What the task asks: Extract every line from the records below that contains the word "green".

Given records:

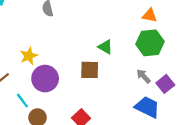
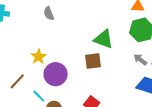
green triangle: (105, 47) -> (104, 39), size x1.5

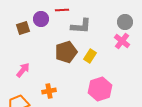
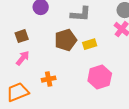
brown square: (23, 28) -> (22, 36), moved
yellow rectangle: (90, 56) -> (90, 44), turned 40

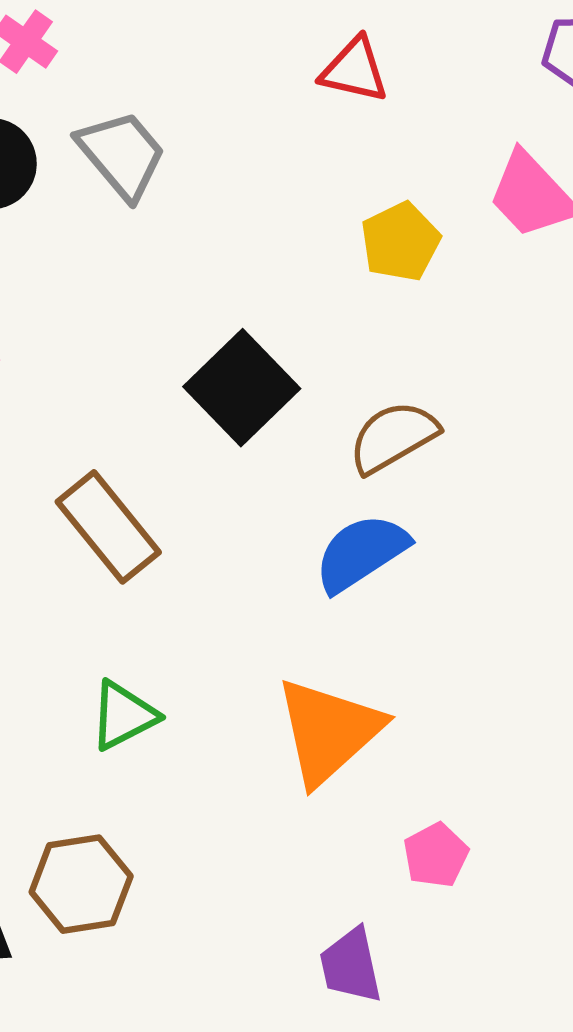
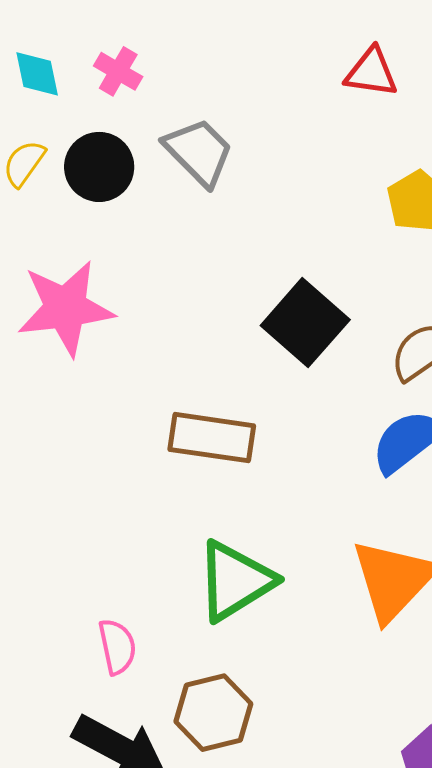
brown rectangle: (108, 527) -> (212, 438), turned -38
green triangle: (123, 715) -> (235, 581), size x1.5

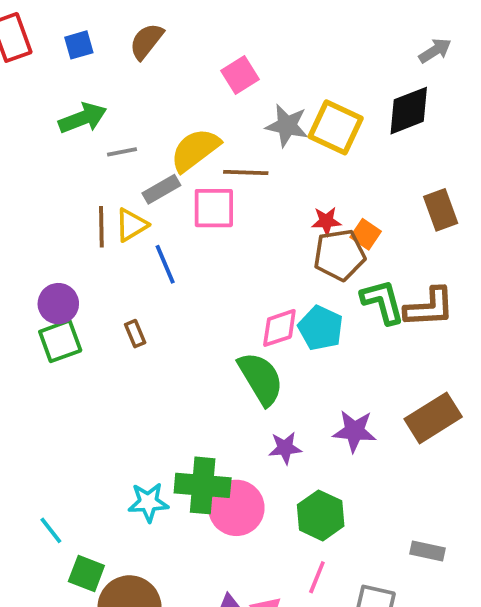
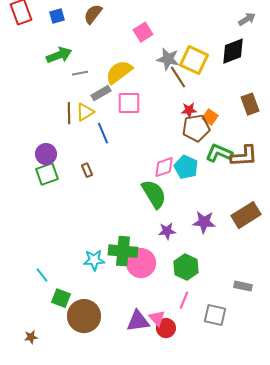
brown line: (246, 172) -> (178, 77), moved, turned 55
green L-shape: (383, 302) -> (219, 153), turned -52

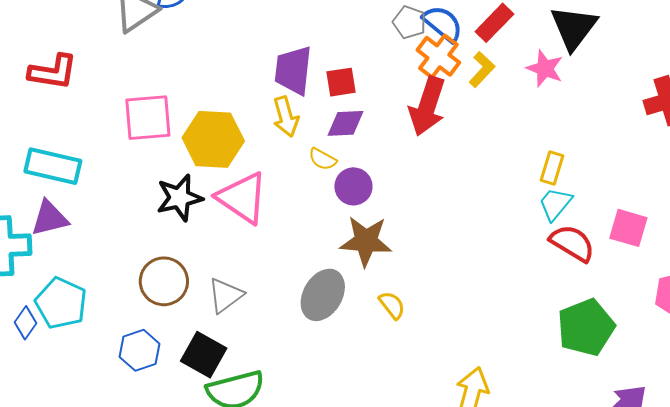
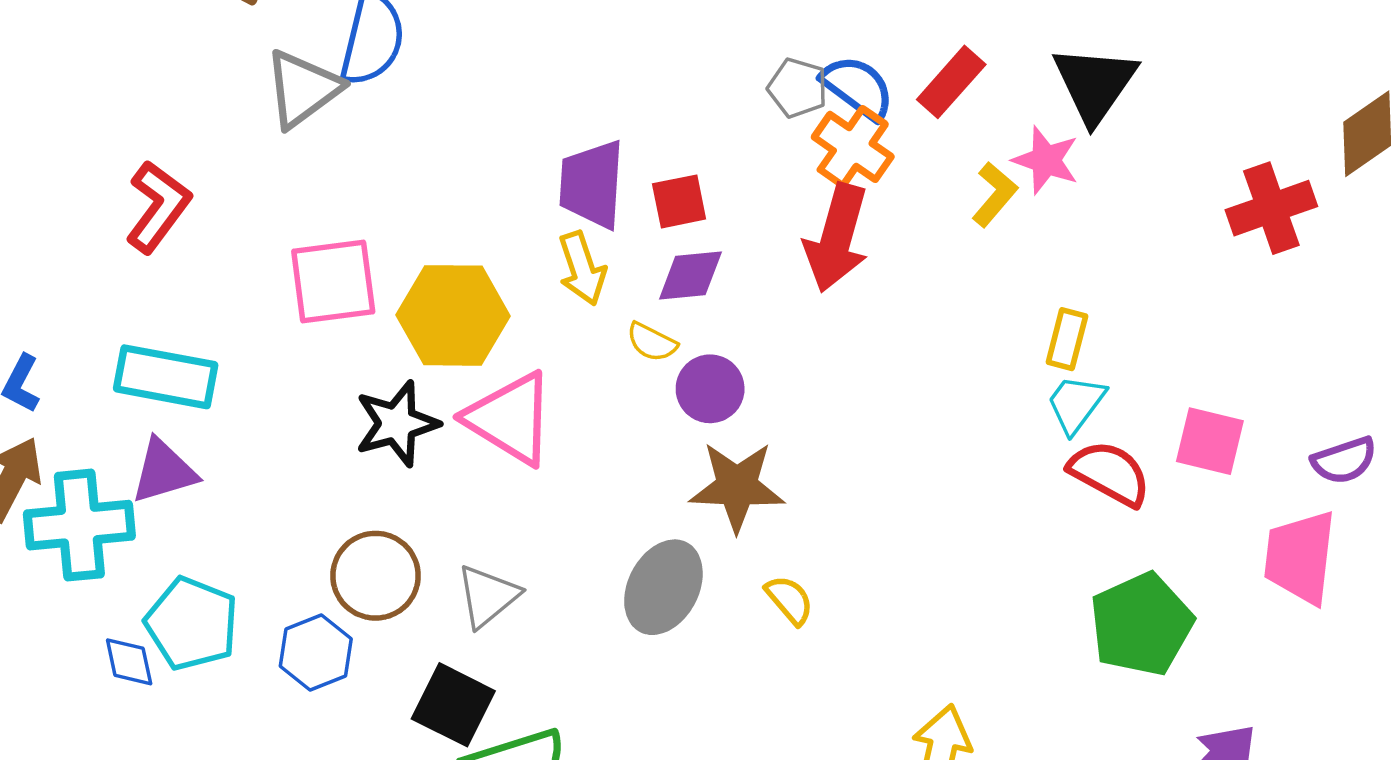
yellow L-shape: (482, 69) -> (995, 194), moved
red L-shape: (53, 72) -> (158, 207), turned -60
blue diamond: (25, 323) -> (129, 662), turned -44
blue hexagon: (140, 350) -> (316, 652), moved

Task answer:
green triangle: (105, 47) -> (104, 39), size x1.5
green triangle: (123, 715) -> (235, 581), size x1.5
green L-shape: (383, 302) -> (219, 153), turned -52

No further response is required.